# JOB:
Repeat word for word the lines of the items from the one containing "dark blue fabric chair at center is" through the end, including both.

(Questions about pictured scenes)
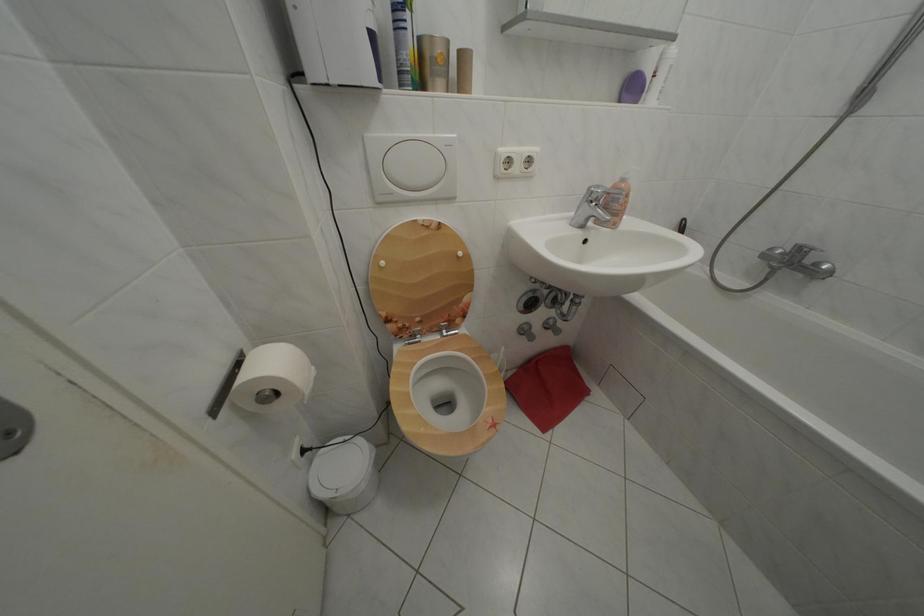
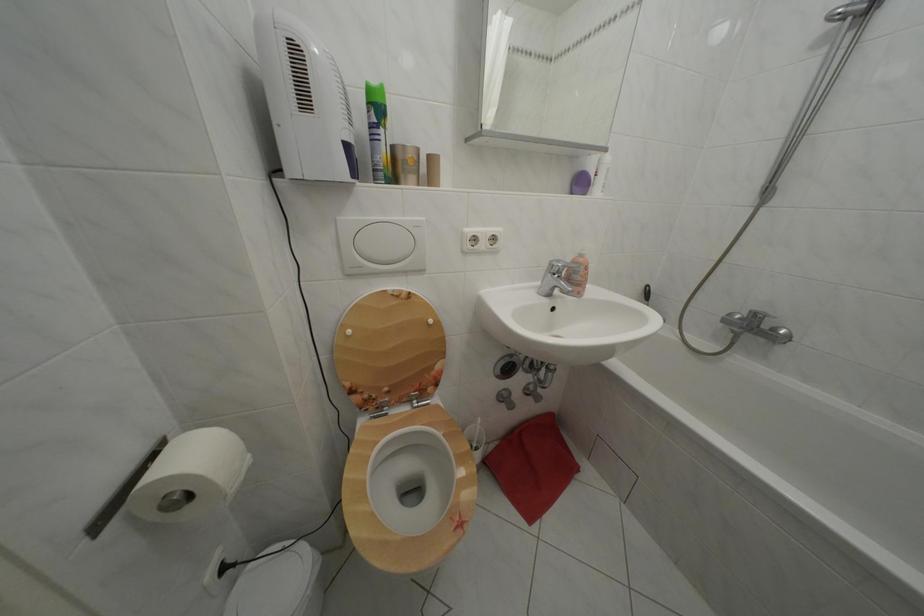
In the second image, find the point that corresponds to point (448, 336) in the first image.

(419, 407)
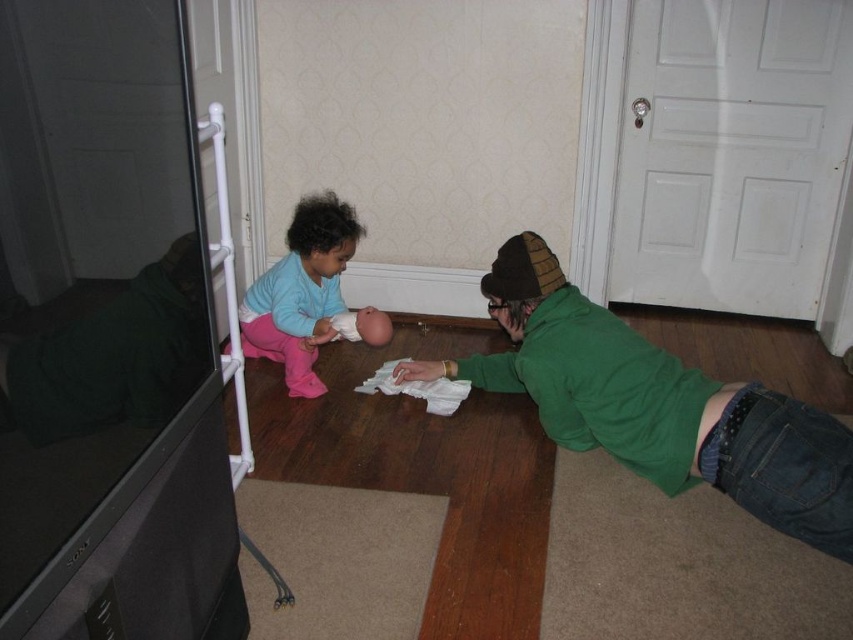
How distant is green soft sweater at lower right from matte blue sweater at center?

83.16 centimeters

Identify the location of green soft sweater at lower right. The height and width of the screenshot is (640, 853). (654, 404).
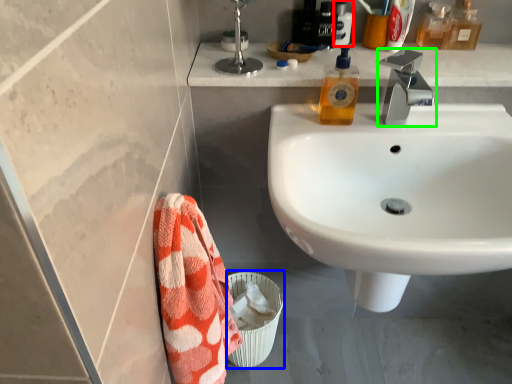
Question: Based on their relative distances, which object is farther from toiletry (highlighted by a red box)? Choose from toilet bowl (highlighted by a blue box) and tap (highlighted by a green box).

Choices:
 (A) toilet bowl
 (B) tap

Answer: (A)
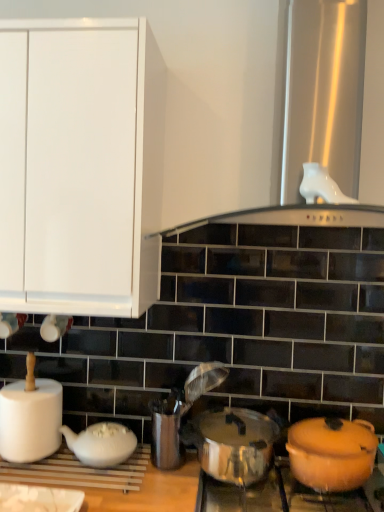
Question: From a real-world perspective, is metallic silver crock pot at center on white matte paper towel at left?

Choices:
 (A) yes
 (B) no

Answer: (B)

Question: Can white matte paper towel at left be found inside metallic silver crock pot at center?

Choices:
 (A) yes
 (B) no

Answer: (B)

Question: Does metallic silver crock pot at center have a lesser width compared to white matte paper towel at left?

Choices:
 (A) no
 (B) yes

Answer: (A)

Question: Is metallic silver crock pot at center far from white matte paper towel at left?

Choices:
 (A) no
 (B) yes

Answer: (A)

Question: Is metallic silver crock pot at center taller than white matte paper towel at left?

Choices:
 (A) yes
 (B) no

Answer: (B)

Question: Choose the correct answer: Is metallic silver crock pot at center inside orange matte pot at lower right or outside it?

Choices:
 (A) outside
 (B) inside

Answer: (A)

Question: Is metallic silver crock pot at center bigger or smaller than orange matte pot at lower right?

Choices:
 (A) small
 (B) big

Answer: (A)

Question: From a real-world perspective, is metallic silver crock pot at center above or below orange matte pot at lower right?

Choices:
 (A) below
 (B) above

Answer: (A)

Question: Is point (256, 480) positioned closer to the camera than point (331, 445)?

Choices:
 (A) farther
 (B) closer

Answer: (A)

Question: Relative to metallic silver utensil holder at center, is shiny metallic pot at lower right in front or behind?

Choices:
 (A) front
 (B) behind

Answer: (A)

Question: From their relative heights in the image, would you say shiny metallic pot at lower right is taller or shorter than metallic silver utensil holder at center?

Choices:
 (A) tall
 (B) short

Answer: (B)

Question: Based on their positions, is shiny metallic pot at lower right located to the left or right of metallic silver utensil holder at center?

Choices:
 (A) left
 (B) right

Answer: (B)

Question: Is point (322, 501) positioned closer to the camera than point (158, 399)?

Choices:
 (A) farther
 (B) closer

Answer: (B)

Question: Is white matte teapot at lower left wider or thinner than orange matte pot at lower right?

Choices:
 (A) wide
 (B) thin

Answer: (B)

Question: Considering the positions of white matte teapot at lower left and orange matte pot at lower right in the image, is white matte teapot at lower left bigger or smaller than orange matte pot at lower right?

Choices:
 (A) small
 (B) big

Answer: (A)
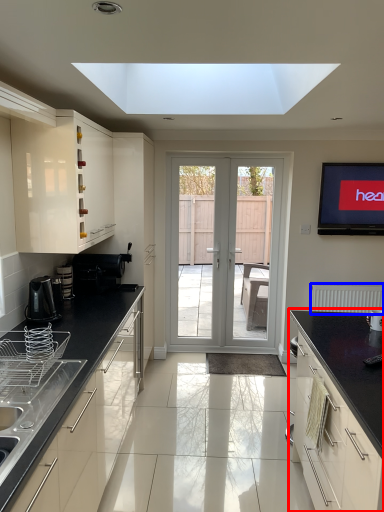
Question: Which object appears farthest to the camera in this image, cabinetry (highlighted by a red box) or radiator (highlighted by a blue box)?

Choices:
 (A) cabinetry
 (B) radiator

Answer: (B)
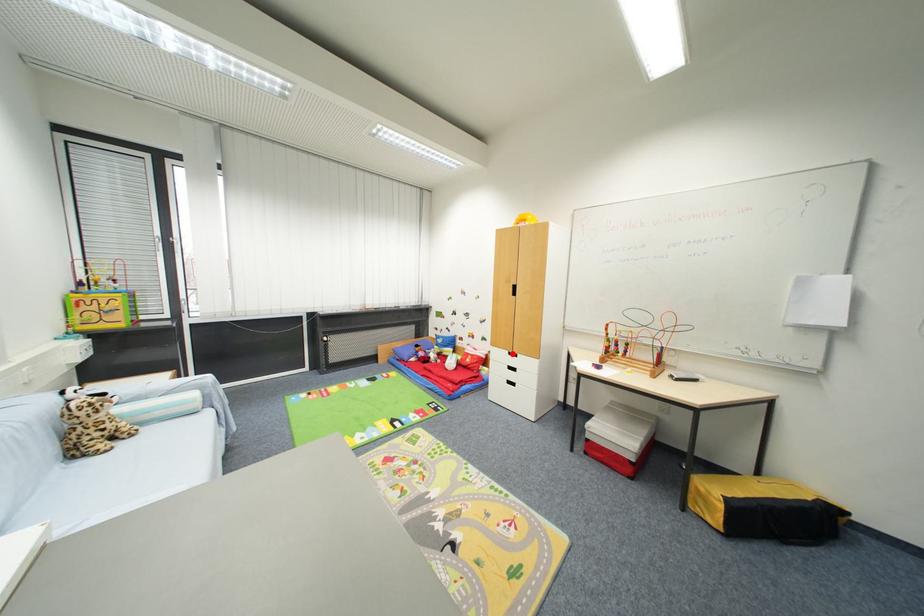
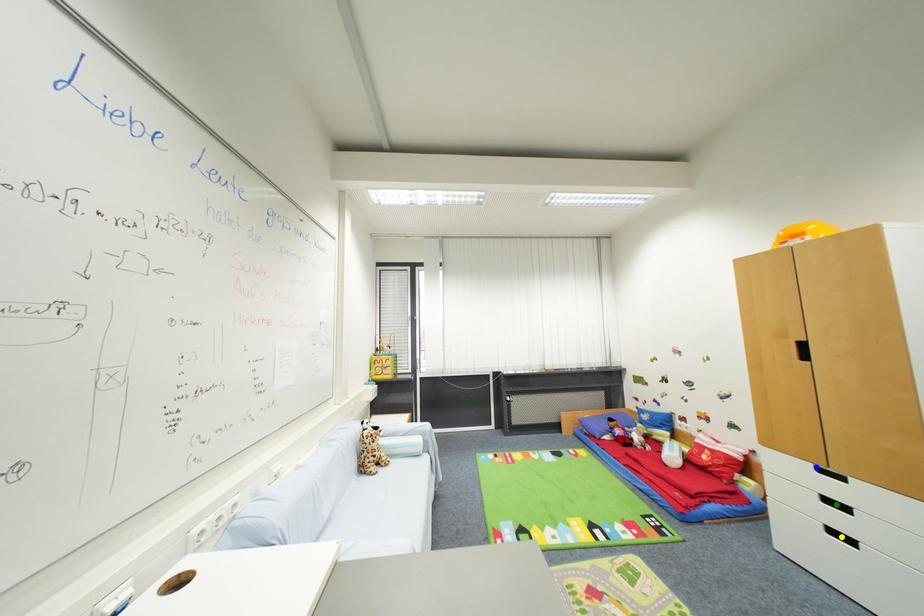
Question: I am providing you with two images of the same scene from different viewpoints. A red point is marked on the first image. You are given multiple points on the second image. Which mark in image 2 goes with the point in image 1?

Choices:
 (A) blue point
 (B) yellow point
 (C) green point

Answer: (A)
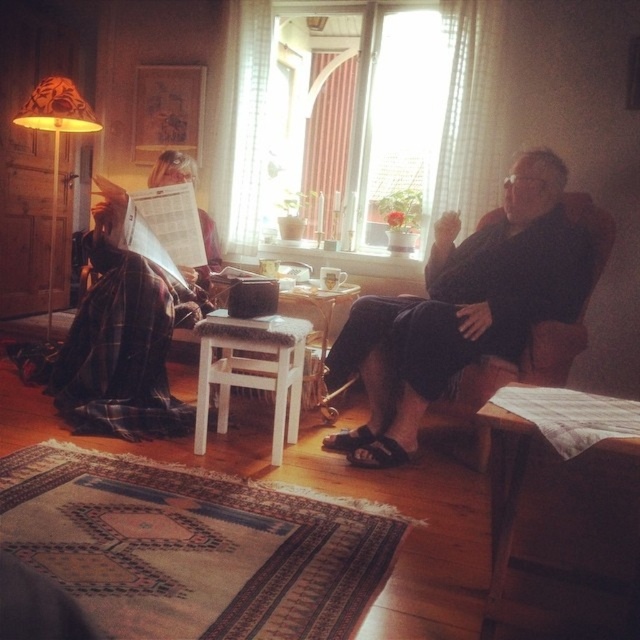
Is the position of white wooden stool at center less distant than that of orange fabric lampshade at left?

Yes, it is in front of orange fabric lampshade at left.

Is point (289, 339) positioned before point (88, 124)?

Yes, point (289, 339) is closer to viewer.

I want to click on white wooden stool at center, so click(252, 371).

Between point (268, 109) and point (48, 122), which one is positioned behind?

Point (268, 109)

Between translucent fabric window at center and orange fabric lampshade at left, which one appears on the left side from the viewer's perspective?

From the viewer's perspective, orange fabric lampshade at left appears more on the left side.

Find the location of a particular element. The height and width of the screenshot is (640, 640). translucent fabric window at center is located at coordinates (420, 124).

Where is `translucent fabric window at center`? translucent fabric window at center is located at coordinates (420, 124).

Between dark blue fabric chair at center and orange fabric lampshade at left, which one appears on the right side from the viewer's perspective?

dark blue fabric chair at center is more to the right.

Between point (538, 205) and point (42, 124), which one is positioned in front?

Point (538, 205) is in front.

Identify the location of dark blue fabric chair at center. (461, 308).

# WORKED ANSWER:
dark blue fabric chair at center is more to the right.

Between point (538, 205) and point (42, 124), which one is positioned in front?

Point (538, 205) is in front.

Identify the location of dark blue fabric chair at center. (461, 308).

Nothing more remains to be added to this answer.